Repeat the lines from the one containing "none -> orange brick F3:F4 level 2" through the last line of the data, exactly, pictures omitted.

START Records for this task

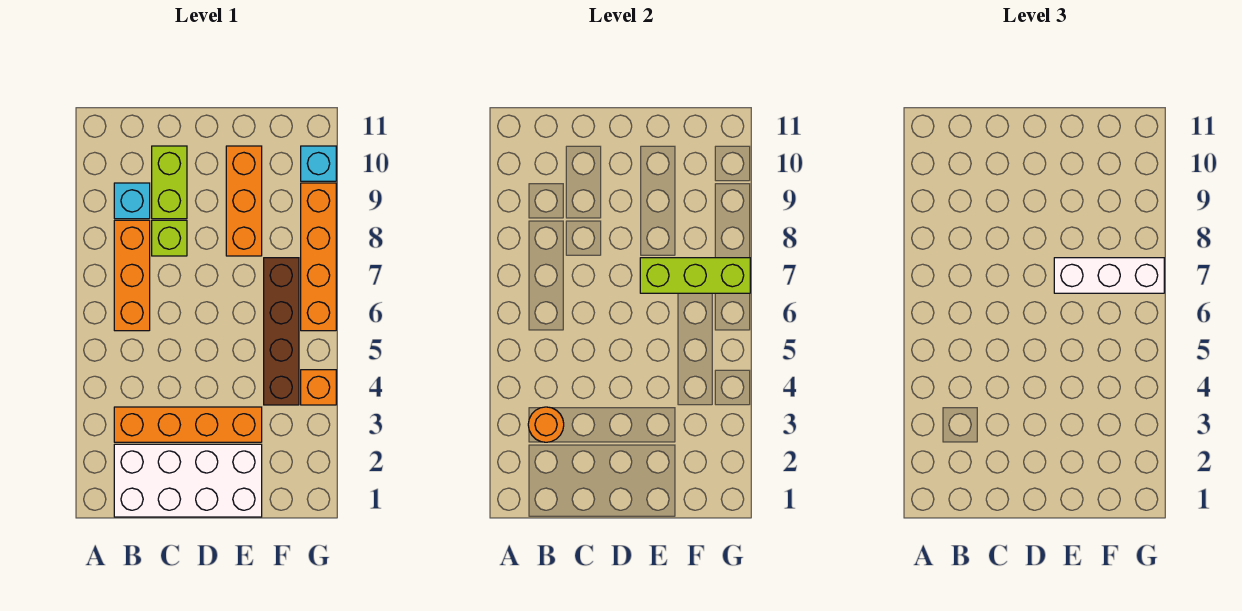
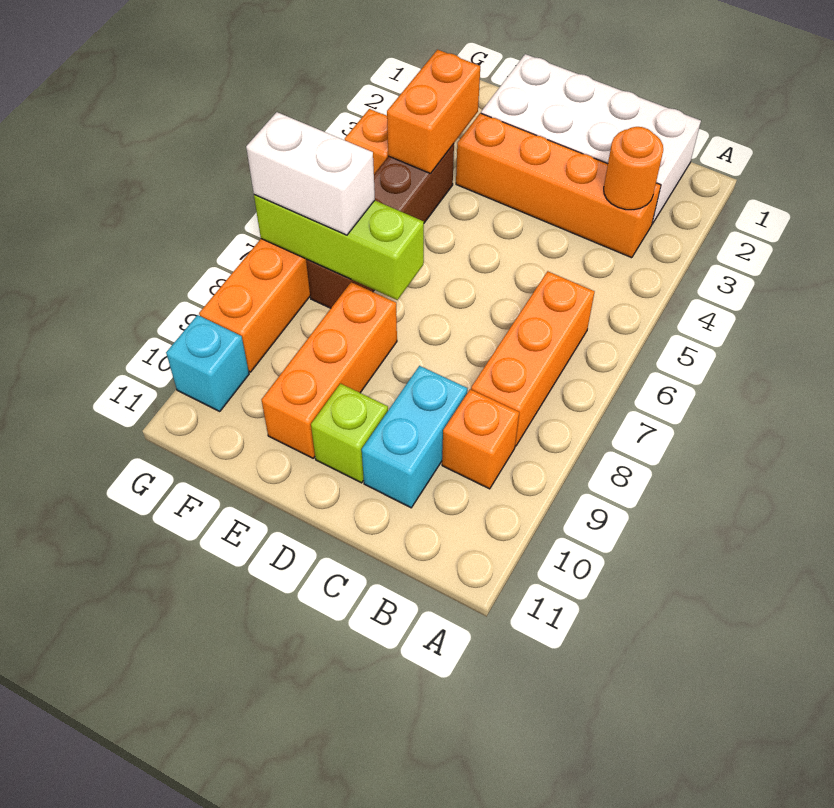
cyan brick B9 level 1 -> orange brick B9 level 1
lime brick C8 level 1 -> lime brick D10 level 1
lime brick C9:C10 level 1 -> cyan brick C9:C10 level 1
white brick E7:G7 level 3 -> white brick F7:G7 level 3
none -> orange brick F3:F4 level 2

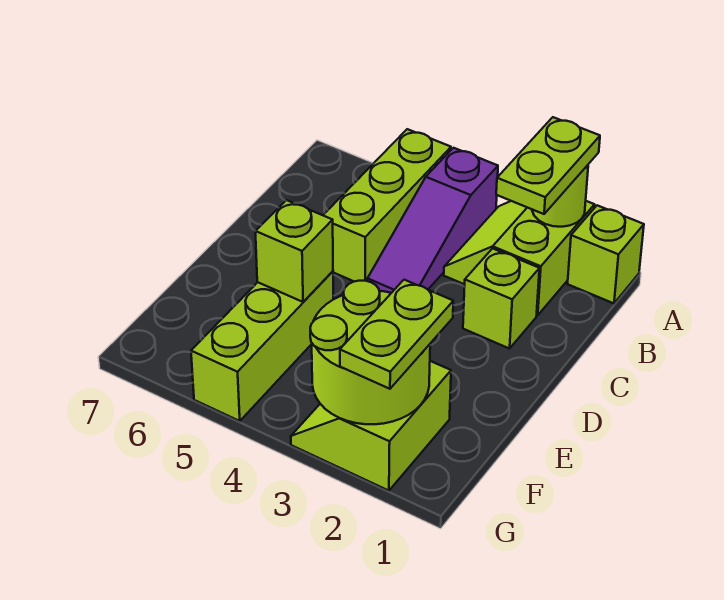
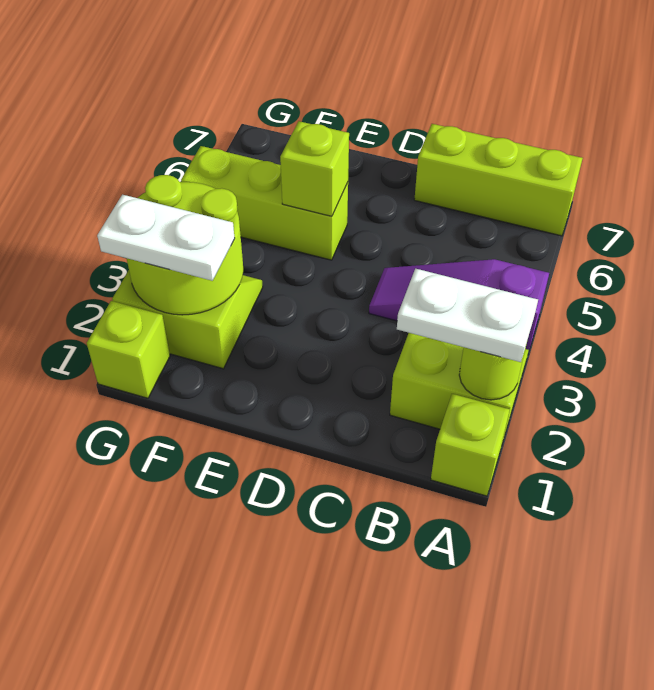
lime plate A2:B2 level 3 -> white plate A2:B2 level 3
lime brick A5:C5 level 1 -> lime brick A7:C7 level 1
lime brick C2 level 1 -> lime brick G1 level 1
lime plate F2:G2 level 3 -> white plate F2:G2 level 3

END Records for this task

**Response to this exercise**
none -> orange brick F3:F4 level 2

lime plate A2:B2 level 3 -> white plate A2:B2 level 3
lime brick A5:C5 level 1 -> lime brick A7:C7 level 1
lime brick C2 level 1 -> lime brick G1 level 1
lime plate F2:G2 level 3 -> white plate F2:G2 level 3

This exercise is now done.